(Object transformation records)
_ _ _ _

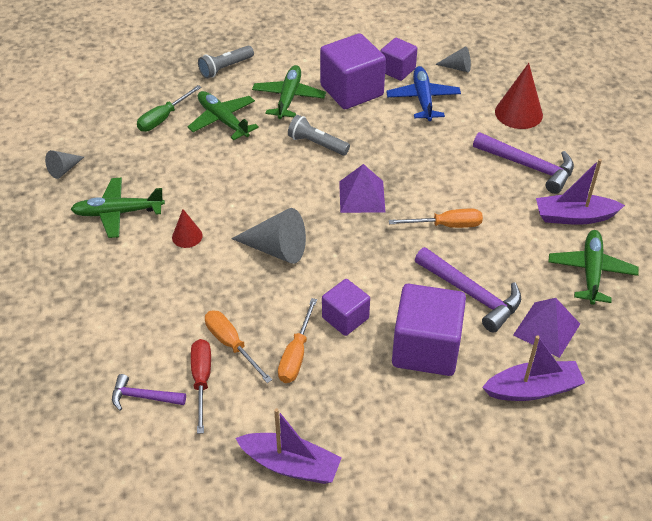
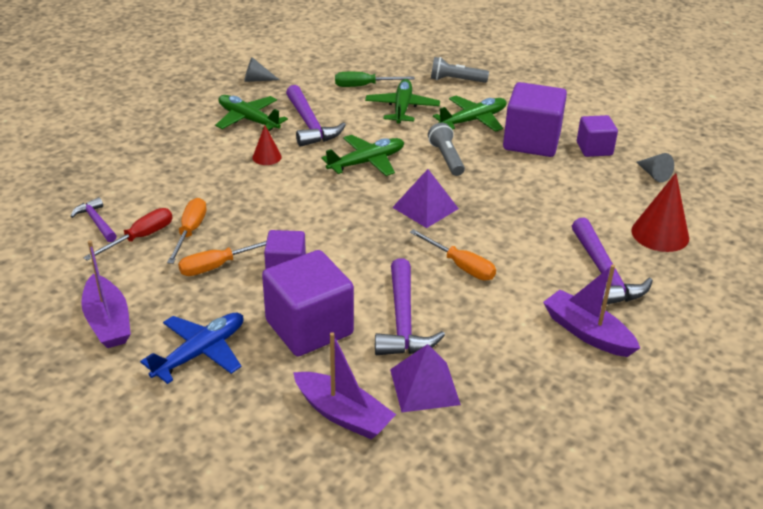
camera: 45 degrees right, 10 degrees down
(175, 183) = (310, 124): none -> purple hammer
(276, 249) = (310, 200): grey cone -> none
(423, 99) = (584, 178): blue plane -> blue plane (200, 353)
(591, 272) = (534, 379): green plane -> green plane (366, 162)

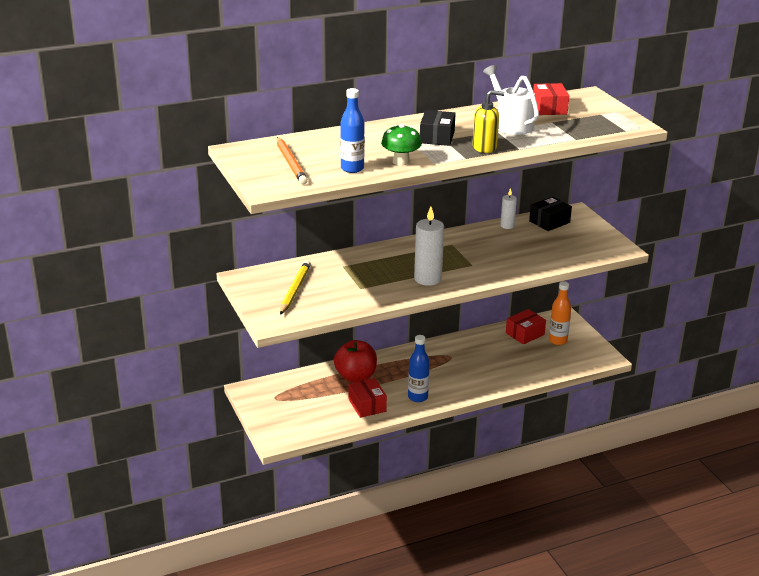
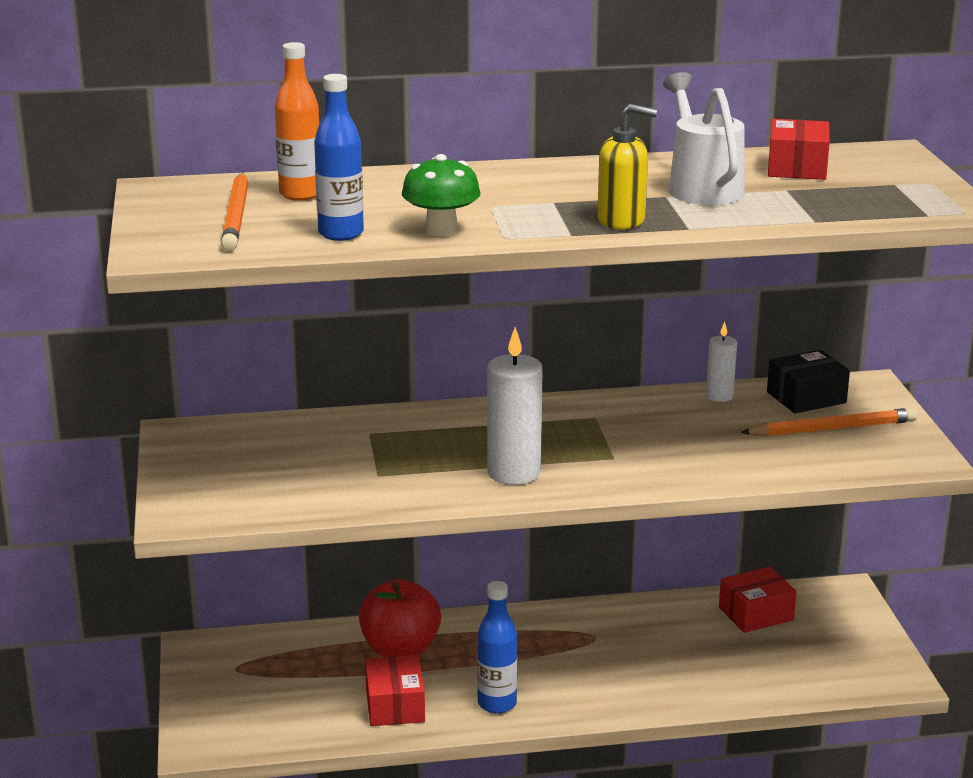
camera: 15 degrees right, 5 degrees down
(295, 289) = (258, 464): yellow pencil -> none
(437, 137) = (542, 197): black box -> none
(557, 340) = (815, 634): orange bottle -> orange bottle (300, 194)
(570, 237) = (833, 429): none -> orange pencil

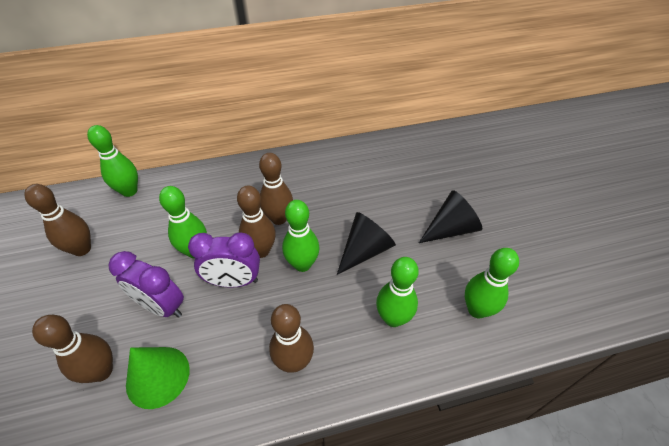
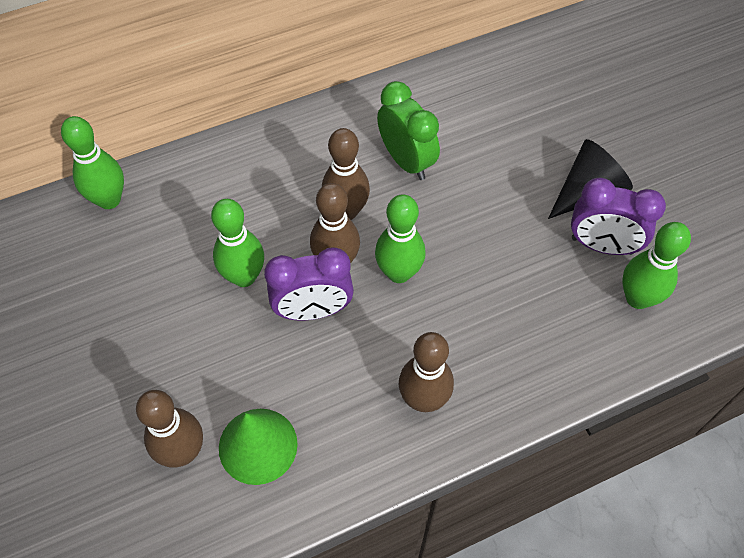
camera: 10 degrees left, 10 degrees up
(82, 249) = (79, 298): brown bowling pin -> none
(162, 306) = (228, 359): purple clock -> purple clock (602, 245)
(328, 193) = (406, 161): none -> green clock
(365, 250) = (478, 240): black cone -> none
(393, 318) = (534, 326): green bowling pin -> none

_ _ _ _

What to do :: Make an exact copy of every entry above, but keep the pictures out of it.

Reply to the exercise ::
camera: 45 degrees right, 10 degrees down
(175, 183) = (310, 124): none -> purple hammer
(276, 249) = (310, 200): grey cone -> none
(423, 99) = (584, 178): blue plane -> blue plane (200, 353)
(591, 272) = (534, 379): green plane -> green plane (366, 162)

camera: 15 degrees right, 5 degrees down
(295, 289) = (258, 464): yellow pencil -> none
(437, 137) = (542, 197): black box -> none
(557, 340) = (815, 634): orange bottle -> orange bottle (300, 194)
(570, 237) = (833, 429): none -> orange pencil

camera: 10 degrees left, 10 degrees up
(82, 249) = (79, 298): brown bowling pin -> none
(162, 306) = (228, 359): purple clock -> purple clock (602, 245)
(328, 193) = (406, 161): none -> green clock
(365, 250) = (478, 240): black cone -> none
(393, 318) = (534, 326): green bowling pin -> none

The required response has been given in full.